--- START ---
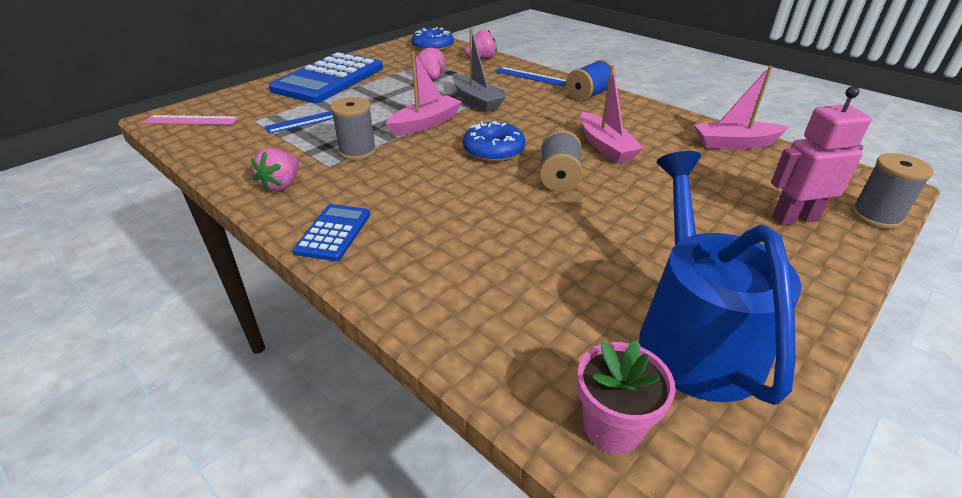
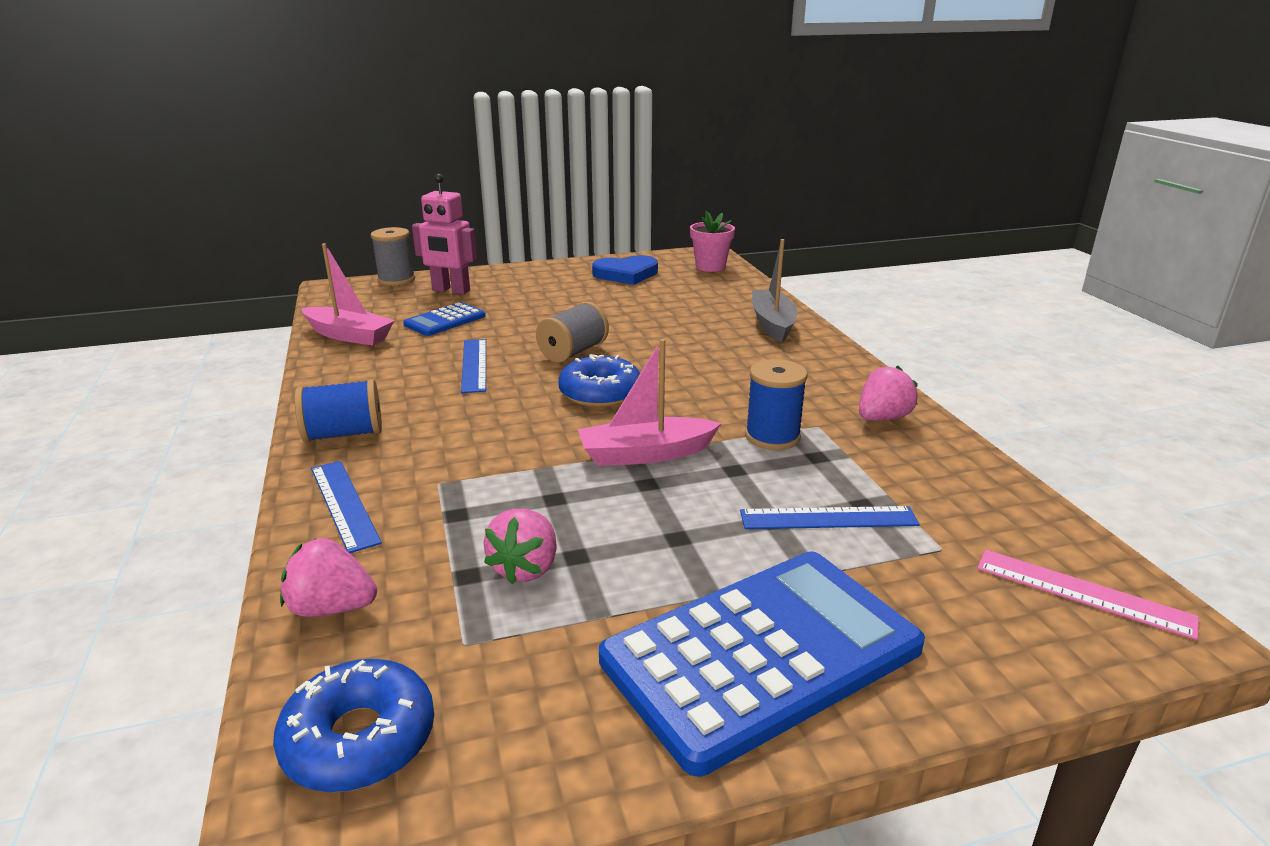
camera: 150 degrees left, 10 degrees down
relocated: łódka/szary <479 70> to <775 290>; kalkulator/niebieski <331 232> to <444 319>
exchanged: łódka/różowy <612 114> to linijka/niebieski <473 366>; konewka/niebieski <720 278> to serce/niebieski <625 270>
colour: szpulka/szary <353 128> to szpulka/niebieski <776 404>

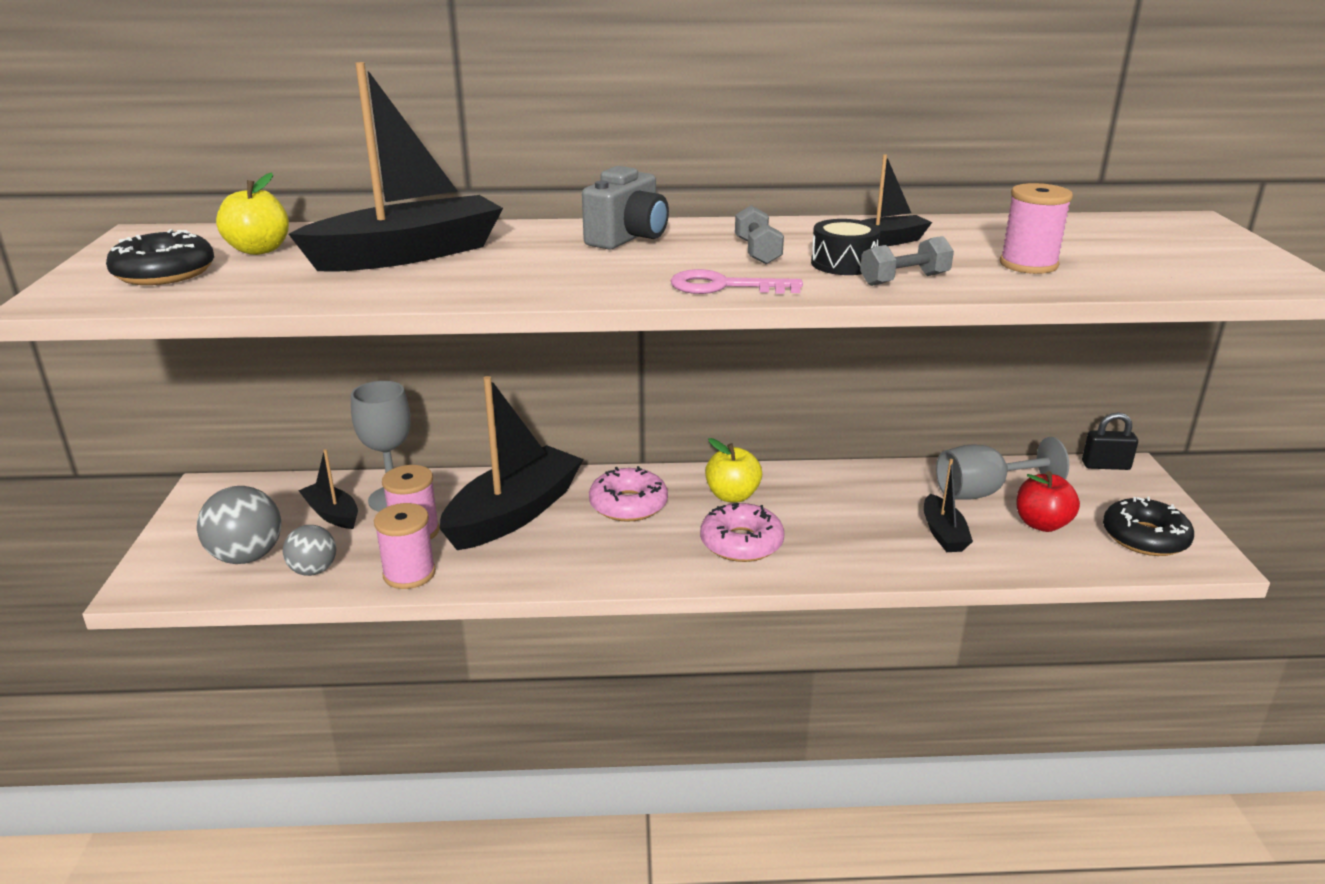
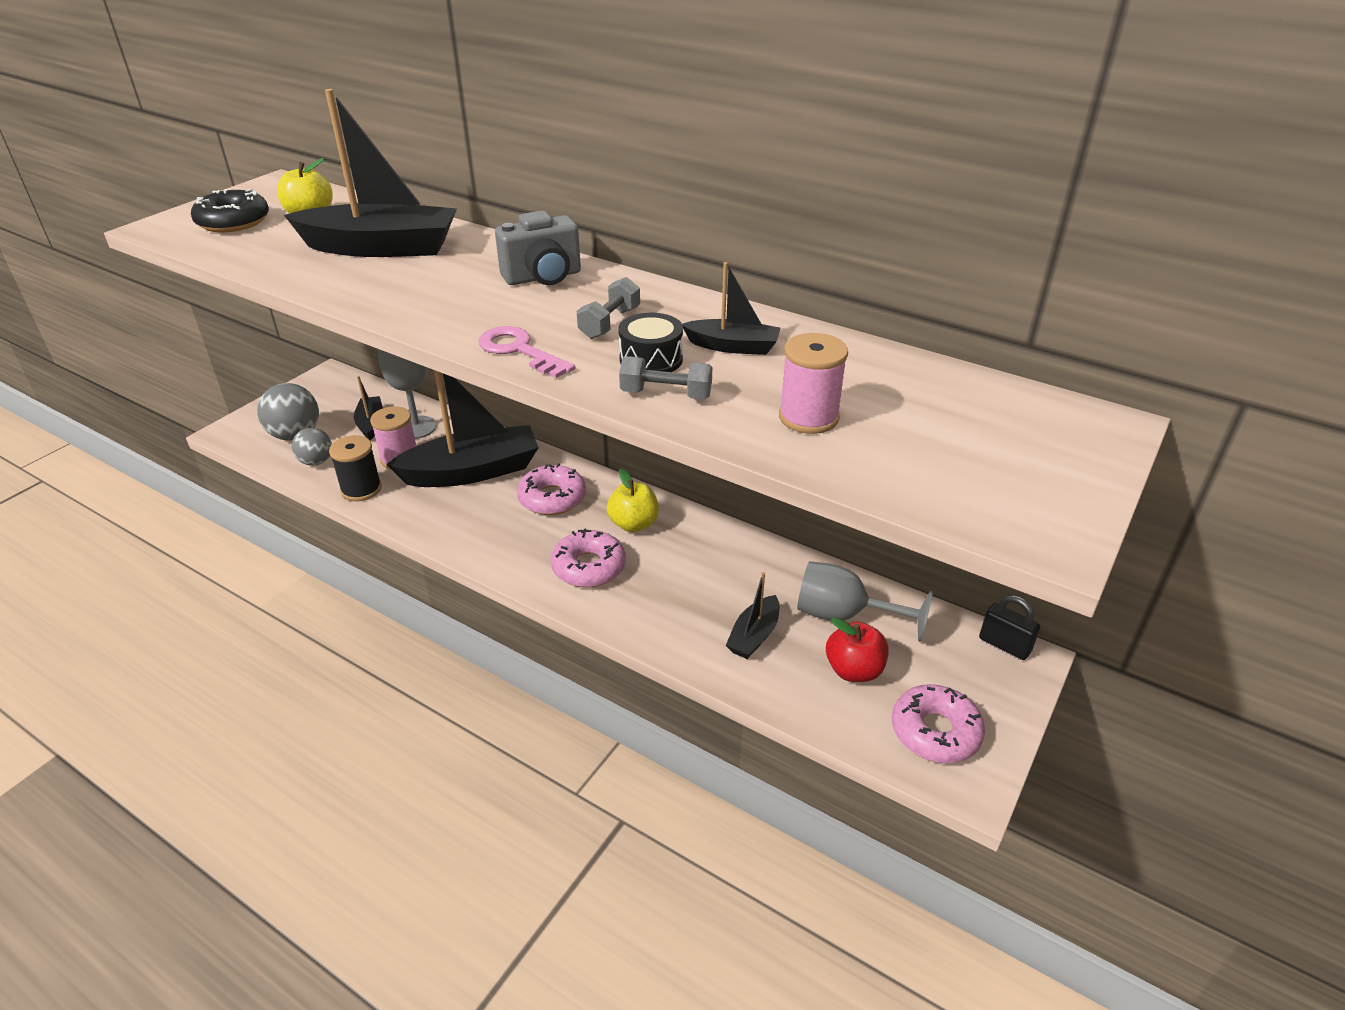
camera: 35 degrees right, 10 degrees up
colour: donut/czarny <1148 526> to donut/różowy <938 723>; szpulka/różowy <405 546> to szpulka/czarny <355 468>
--- END ---
- [PROBLEM STATEMENT]
Any picture found in the records stays out, while everything else is copied exactly.

- [RESPONSE BELOW]
camera: 150 degrees left, 10 degrees down
relocated: łódka/szary <479 70> to <775 290>; kalkulator/niebieski <331 232> to <444 319>
exchanged: łódka/różowy <612 114> to linijka/niebieski <473 366>; konewka/niebieski <720 278> to serce/niebieski <625 270>
colour: szpulka/szary <353 128> to szpulka/niebieski <776 404>

camera: 35 degrees right, 10 degrees up
colour: donut/czarny <1148 526> to donut/różowy <938 723>; szpulka/różowy <405 546> to szpulka/czarny <355 468>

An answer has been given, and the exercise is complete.